Return the lines below that contain "camera".

**DATA BLOCK**
★ ★ ★

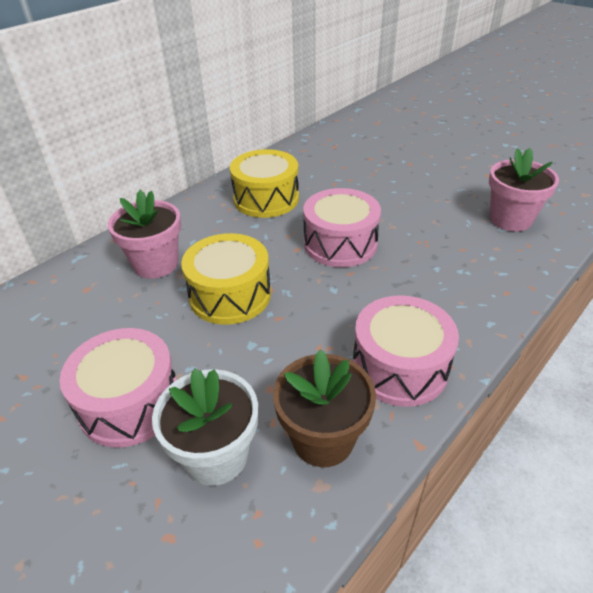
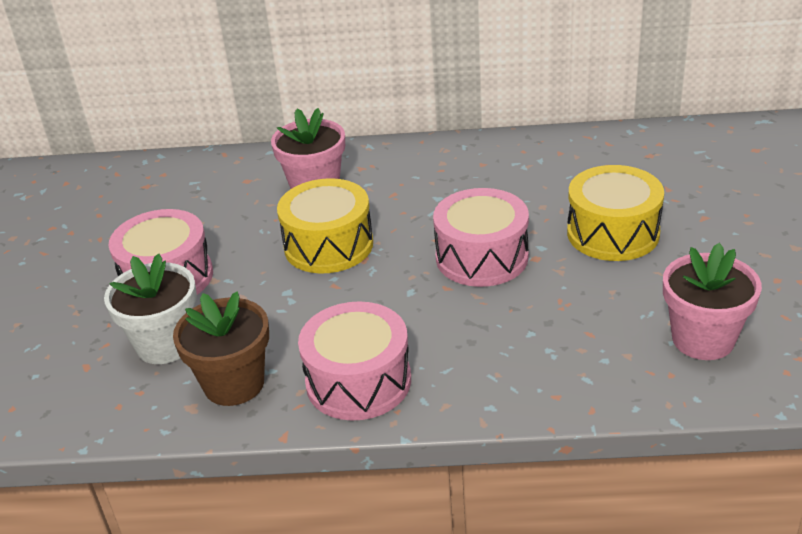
camera: 50 degrees right, 5 degrees down
yellow drum [230,149,299,218] -> yellow drum moved to [567,165,664,261]

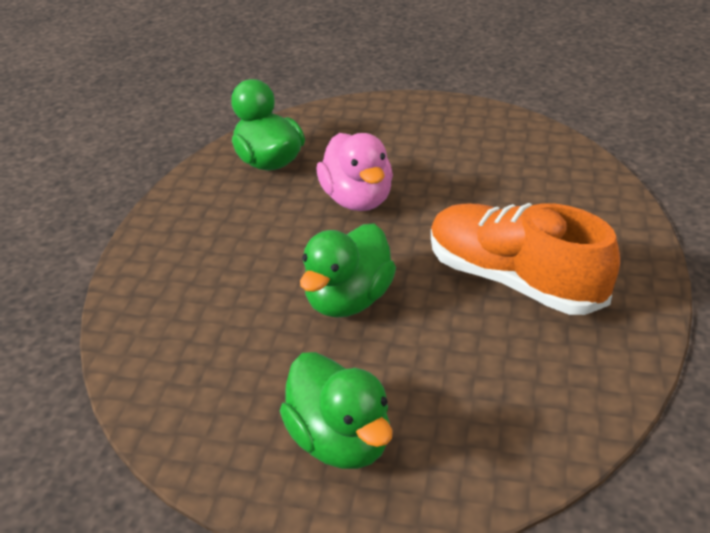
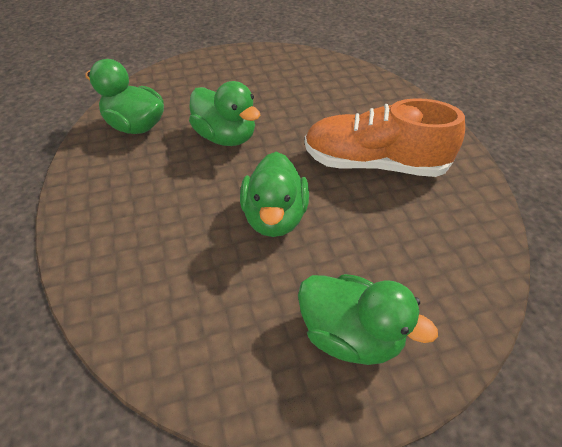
camera: 30 degrees left, 10 degrees up
pink duck [316,133,393,211] -> green duck [189,81,260,146]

★ ★ ★

**RESPONSE TO THIS EXERCISE**
camera: 50 degrees right, 5 degrees down
camera: 30 degrees left, 10 degrees up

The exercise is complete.